What the task asks - Once you reach the line with "green box: 3 -> 7", transcribe it and every line after it to the end of the records, exactly, but not the pictures.

Supplied records -
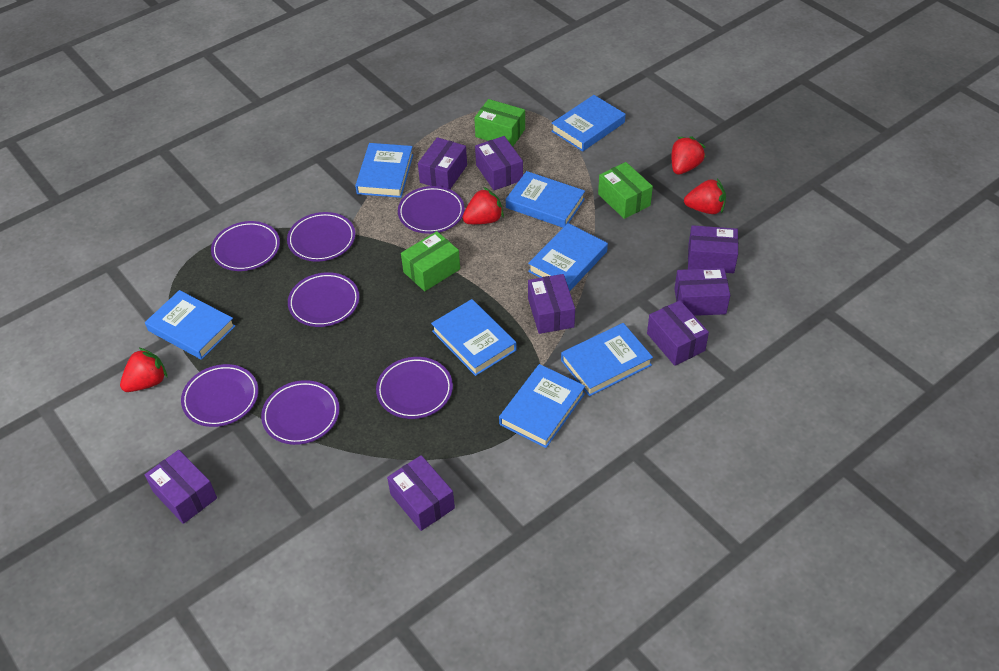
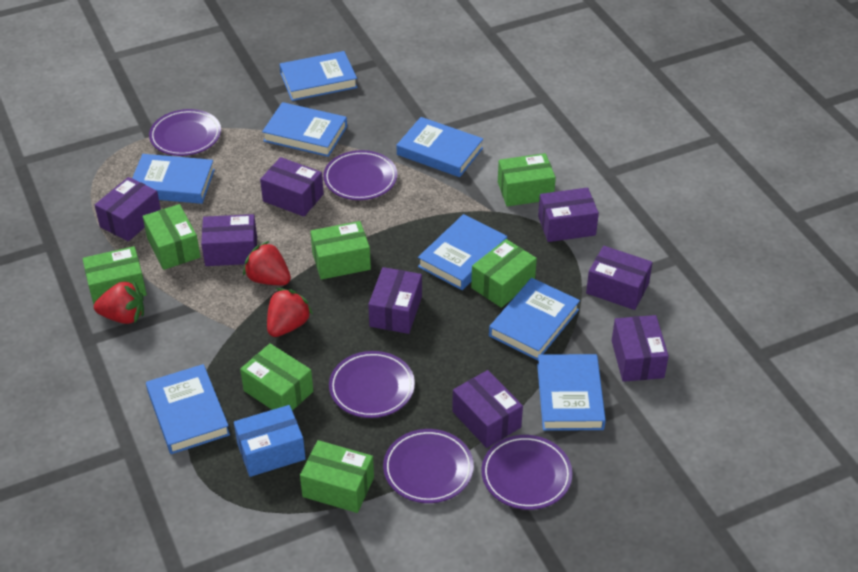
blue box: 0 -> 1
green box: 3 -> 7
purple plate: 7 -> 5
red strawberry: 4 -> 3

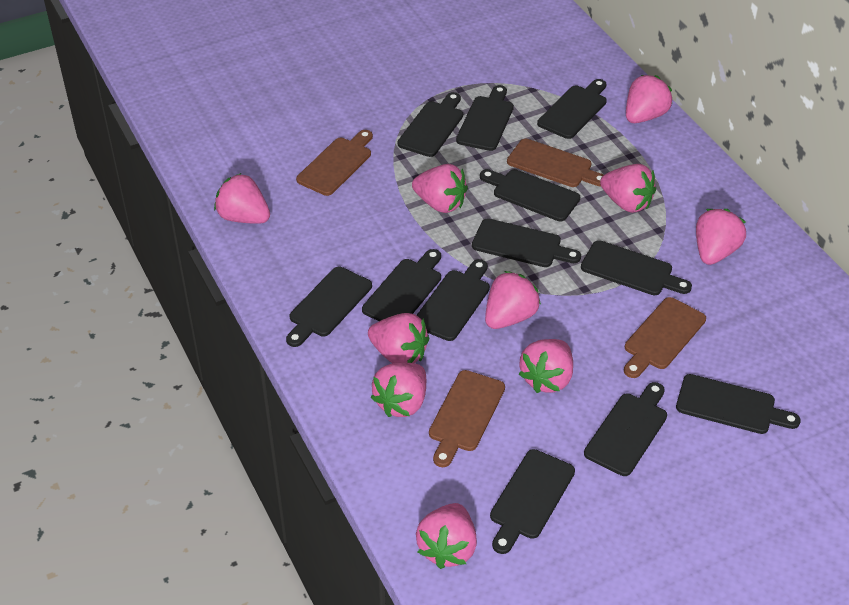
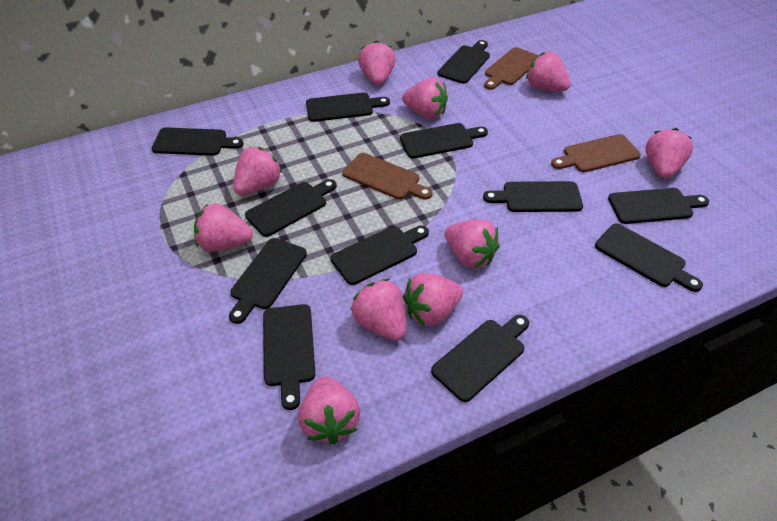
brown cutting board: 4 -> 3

Task answer -
green box: 3 -> 7
purple plate: 7 -> 5
red strawberry: 4 -> 3

brown cutting board: 4 -> 3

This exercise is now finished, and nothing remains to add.